[Itemized modification records]
★ ★ ★

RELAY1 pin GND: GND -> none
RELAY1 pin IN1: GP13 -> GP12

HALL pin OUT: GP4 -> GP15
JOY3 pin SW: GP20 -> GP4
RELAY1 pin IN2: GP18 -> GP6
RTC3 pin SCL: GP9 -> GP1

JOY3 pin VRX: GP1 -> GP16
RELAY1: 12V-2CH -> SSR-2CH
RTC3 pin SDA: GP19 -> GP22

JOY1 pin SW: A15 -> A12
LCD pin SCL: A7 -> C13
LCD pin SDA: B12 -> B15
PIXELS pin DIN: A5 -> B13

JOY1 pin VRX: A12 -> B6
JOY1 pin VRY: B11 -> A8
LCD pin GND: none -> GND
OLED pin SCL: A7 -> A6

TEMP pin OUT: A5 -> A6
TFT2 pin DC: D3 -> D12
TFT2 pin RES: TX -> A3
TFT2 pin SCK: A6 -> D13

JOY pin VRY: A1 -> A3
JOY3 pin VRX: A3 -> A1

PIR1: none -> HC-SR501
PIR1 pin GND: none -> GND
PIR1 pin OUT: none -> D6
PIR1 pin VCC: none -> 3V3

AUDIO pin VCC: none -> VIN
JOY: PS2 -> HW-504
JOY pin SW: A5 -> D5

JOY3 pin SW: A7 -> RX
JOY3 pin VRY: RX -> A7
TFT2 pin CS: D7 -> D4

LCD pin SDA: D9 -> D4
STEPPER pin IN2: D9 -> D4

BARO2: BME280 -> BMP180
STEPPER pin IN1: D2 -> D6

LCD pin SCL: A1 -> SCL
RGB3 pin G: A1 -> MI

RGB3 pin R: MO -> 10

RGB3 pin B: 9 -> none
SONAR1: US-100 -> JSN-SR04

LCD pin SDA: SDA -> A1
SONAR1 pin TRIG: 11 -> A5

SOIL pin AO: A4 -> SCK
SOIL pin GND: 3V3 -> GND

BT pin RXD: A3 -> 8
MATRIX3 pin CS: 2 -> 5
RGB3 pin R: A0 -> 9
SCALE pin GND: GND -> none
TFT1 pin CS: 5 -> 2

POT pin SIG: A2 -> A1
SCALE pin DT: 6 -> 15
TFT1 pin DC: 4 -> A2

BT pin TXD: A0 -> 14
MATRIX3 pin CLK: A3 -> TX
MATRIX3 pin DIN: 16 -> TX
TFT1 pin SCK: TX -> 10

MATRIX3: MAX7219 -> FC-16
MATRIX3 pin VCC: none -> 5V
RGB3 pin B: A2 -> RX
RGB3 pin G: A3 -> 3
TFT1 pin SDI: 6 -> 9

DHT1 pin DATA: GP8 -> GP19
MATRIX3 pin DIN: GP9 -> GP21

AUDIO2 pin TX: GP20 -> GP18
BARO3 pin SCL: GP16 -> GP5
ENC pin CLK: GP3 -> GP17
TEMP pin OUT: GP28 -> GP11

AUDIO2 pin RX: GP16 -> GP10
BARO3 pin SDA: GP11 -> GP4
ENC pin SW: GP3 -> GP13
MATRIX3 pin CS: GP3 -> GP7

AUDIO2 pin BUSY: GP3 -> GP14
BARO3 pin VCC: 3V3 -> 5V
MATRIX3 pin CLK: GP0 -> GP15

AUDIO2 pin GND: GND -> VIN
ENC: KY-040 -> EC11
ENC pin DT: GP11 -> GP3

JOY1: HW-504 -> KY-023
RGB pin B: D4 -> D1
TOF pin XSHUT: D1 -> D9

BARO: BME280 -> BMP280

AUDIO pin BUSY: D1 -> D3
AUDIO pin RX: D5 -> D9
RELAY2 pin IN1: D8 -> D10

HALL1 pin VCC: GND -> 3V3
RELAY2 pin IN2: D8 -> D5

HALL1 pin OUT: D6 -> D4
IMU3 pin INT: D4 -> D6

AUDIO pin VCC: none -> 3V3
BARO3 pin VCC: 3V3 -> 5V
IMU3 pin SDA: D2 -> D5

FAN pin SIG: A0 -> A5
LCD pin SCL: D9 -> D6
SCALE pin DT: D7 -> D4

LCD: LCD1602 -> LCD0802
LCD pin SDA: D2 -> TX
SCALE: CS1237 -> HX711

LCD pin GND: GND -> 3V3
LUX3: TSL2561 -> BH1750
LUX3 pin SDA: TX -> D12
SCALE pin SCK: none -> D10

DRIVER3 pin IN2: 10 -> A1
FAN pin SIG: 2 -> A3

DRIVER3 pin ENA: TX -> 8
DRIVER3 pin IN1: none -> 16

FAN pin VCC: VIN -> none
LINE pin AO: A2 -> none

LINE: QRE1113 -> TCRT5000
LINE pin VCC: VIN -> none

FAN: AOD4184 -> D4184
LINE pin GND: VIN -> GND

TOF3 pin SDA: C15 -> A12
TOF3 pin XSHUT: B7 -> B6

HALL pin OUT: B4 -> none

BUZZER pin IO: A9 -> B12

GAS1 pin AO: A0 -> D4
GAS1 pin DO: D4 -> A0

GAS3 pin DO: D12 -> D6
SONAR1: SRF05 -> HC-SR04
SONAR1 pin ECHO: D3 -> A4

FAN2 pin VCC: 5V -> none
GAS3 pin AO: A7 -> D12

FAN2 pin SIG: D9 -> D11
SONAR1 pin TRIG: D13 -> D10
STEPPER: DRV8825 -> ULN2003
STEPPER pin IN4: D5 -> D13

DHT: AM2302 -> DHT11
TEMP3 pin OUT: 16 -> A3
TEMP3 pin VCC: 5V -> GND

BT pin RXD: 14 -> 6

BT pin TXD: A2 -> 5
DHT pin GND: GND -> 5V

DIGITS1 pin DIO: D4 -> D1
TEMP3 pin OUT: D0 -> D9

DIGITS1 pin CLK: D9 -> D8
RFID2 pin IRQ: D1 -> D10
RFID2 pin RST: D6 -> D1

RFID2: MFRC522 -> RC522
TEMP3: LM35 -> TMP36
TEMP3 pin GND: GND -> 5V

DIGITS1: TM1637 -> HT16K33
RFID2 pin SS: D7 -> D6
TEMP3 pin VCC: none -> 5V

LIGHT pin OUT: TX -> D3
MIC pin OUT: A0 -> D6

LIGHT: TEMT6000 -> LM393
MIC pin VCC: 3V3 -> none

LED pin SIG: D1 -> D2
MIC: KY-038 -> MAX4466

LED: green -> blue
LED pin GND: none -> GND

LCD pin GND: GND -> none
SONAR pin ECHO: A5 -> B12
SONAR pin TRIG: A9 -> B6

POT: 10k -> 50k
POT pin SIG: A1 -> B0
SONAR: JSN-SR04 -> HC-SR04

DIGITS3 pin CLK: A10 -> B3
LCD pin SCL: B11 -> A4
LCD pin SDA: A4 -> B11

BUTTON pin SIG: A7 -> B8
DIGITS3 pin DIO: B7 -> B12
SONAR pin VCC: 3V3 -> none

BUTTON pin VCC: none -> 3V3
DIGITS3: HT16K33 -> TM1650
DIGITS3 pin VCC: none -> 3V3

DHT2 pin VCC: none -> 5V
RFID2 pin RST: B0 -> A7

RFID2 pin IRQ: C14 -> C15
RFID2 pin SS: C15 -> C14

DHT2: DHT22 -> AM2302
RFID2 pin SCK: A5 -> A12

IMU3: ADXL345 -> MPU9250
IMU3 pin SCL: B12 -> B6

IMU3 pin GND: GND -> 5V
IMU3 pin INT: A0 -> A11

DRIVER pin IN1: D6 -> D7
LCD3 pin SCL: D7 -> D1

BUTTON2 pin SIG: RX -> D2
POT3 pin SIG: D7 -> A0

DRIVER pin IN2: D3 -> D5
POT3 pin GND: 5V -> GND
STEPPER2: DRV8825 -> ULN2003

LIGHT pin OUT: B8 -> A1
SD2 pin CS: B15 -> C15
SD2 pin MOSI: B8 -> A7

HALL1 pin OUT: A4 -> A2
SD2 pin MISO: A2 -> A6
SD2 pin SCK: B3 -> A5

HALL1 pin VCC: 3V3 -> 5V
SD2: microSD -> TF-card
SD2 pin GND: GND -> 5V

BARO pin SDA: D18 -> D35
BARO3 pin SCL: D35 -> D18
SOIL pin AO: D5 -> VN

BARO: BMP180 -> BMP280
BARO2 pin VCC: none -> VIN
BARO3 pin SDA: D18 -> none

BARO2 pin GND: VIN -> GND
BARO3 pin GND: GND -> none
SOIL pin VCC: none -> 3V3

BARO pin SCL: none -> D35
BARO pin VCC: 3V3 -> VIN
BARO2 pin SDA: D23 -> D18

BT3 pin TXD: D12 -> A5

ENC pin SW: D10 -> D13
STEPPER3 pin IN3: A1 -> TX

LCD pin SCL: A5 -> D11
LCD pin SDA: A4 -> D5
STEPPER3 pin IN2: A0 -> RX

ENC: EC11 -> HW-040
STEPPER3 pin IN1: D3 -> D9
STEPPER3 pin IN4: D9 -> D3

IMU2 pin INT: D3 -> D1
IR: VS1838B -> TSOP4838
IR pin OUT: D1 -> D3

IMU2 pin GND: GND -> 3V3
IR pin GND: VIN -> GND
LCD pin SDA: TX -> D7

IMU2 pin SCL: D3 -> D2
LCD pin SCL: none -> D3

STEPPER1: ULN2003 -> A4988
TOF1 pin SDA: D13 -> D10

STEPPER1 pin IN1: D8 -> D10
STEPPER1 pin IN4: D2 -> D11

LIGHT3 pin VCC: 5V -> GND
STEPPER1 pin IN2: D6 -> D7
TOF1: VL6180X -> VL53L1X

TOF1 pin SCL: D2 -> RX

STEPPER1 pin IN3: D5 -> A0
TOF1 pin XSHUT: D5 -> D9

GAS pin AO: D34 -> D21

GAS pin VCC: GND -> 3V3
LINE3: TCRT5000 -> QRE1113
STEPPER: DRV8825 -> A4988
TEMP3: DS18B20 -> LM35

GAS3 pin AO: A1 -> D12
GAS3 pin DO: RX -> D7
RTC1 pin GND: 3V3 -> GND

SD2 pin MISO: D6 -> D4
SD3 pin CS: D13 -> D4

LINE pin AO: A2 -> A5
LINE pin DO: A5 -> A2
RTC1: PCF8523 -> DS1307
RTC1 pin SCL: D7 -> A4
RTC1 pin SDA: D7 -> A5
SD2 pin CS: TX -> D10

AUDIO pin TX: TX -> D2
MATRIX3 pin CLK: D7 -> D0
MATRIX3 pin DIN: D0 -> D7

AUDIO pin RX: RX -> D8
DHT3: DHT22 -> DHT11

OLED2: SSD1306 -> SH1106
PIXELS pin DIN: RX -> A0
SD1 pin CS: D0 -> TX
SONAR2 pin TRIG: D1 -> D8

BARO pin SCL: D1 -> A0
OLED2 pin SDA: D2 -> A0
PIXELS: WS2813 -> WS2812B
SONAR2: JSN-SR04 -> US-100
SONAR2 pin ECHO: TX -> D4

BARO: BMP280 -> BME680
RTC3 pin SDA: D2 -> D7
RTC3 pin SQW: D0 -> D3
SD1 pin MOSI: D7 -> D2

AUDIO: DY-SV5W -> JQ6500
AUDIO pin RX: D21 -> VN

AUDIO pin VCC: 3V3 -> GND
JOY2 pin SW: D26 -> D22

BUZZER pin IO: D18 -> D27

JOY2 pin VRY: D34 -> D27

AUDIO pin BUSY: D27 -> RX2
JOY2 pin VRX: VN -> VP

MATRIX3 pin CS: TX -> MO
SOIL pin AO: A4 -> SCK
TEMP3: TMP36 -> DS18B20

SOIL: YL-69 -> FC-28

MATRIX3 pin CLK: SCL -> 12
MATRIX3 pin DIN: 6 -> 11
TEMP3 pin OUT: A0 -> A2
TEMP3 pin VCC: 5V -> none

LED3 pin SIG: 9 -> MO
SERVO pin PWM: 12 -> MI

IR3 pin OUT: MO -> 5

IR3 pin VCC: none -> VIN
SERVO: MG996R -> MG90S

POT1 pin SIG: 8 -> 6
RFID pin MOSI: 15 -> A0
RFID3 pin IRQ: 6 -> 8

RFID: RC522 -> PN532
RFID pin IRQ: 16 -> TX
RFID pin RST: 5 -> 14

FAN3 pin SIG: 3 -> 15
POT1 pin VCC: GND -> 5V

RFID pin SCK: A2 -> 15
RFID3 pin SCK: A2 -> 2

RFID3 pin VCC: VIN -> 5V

★ ★ ★

Repeat exactly, and only, the lines from the one containing "BUZZER pin IO: D18 -> D27" through the last line above.

BUZZER pin IO: D18 -> D27

JOY2 pin VRY: D34 -> D27

AUDIO pin BUSY: D27 -> RX2
JOY2 pin VRX: VN -> VP

MATRIX3 pin CS: TX -> MO
SOIL pin AO: A4 -> SCK
TEMP3: TMP36 -> DS18B20

SOIL: YL-69 -> FC-28

MATRIX3 pin CLK: SCL -> 12
MATRIX3 pin DIN: 6 -> 11
TEMP3 pin OUT: A0 -> A2
TEMP3 pin VCC: 5V -> none

LED3 pin SIG: 9 -> MO
SERVO pin PWM: 12 -> MI

IR3 pin OUT: MO -> 5

IR3 pin VCC: none -> VIN
SERVO: MG996R -> MG90S

POT1 pin SIG: 8 -> 6
RFID pin MOSI: 15 -> A0
RFID3 pin IRQ: 6 -> 8

RFID: RC522 -> PN532
RFID pin IRQ: 16 -> TX
RFID pin RST: 5 -> 14

FAN3 pin SIG: 3 -> 15
POT1 pin VCC: GND -> 5V

RFID pin SCK: A2 -> 15
RFID3 pin SCK: A2 -> 2

RFID3 pin VCC: VIN -> 5V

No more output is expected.